• DATA TO USE:
◇ ◇ ◇

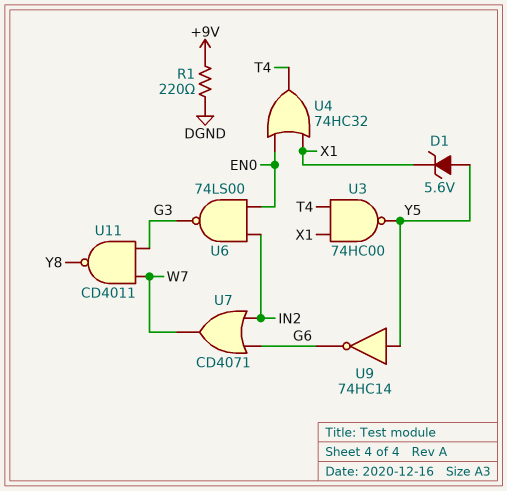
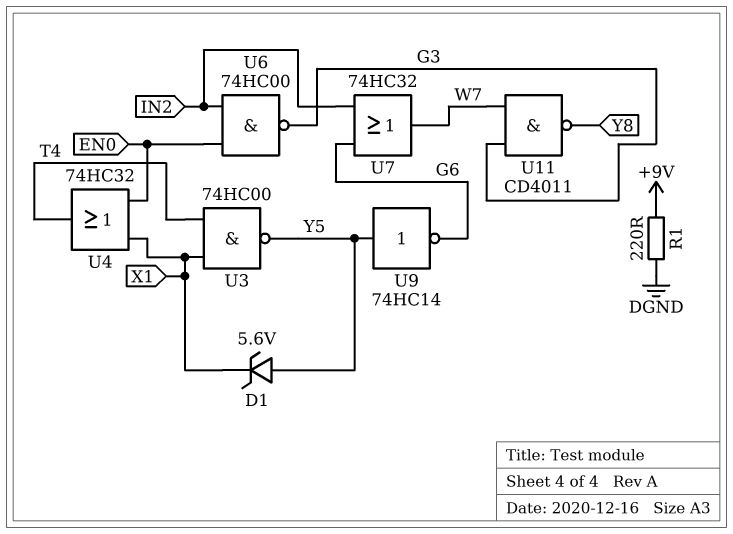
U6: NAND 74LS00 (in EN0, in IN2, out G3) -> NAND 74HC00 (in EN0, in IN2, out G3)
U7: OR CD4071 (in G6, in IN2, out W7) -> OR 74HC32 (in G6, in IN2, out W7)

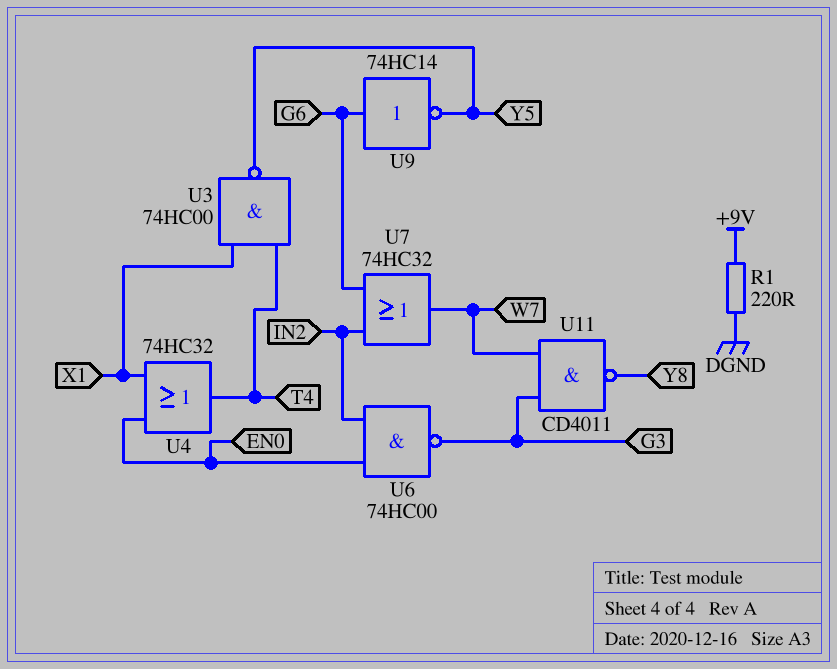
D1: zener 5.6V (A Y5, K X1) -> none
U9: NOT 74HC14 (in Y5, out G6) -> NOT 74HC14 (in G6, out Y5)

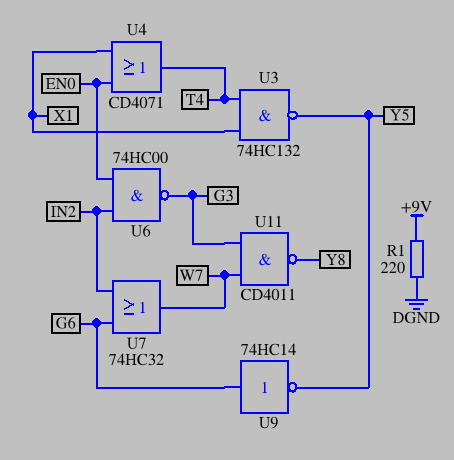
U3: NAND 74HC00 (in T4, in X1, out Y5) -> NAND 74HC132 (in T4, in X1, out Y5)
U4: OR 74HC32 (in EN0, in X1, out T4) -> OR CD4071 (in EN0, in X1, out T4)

◇ ◇ ◇

Count the lines above that contain "NAND", and give only the number.

• SOLVED PROBLEM:
2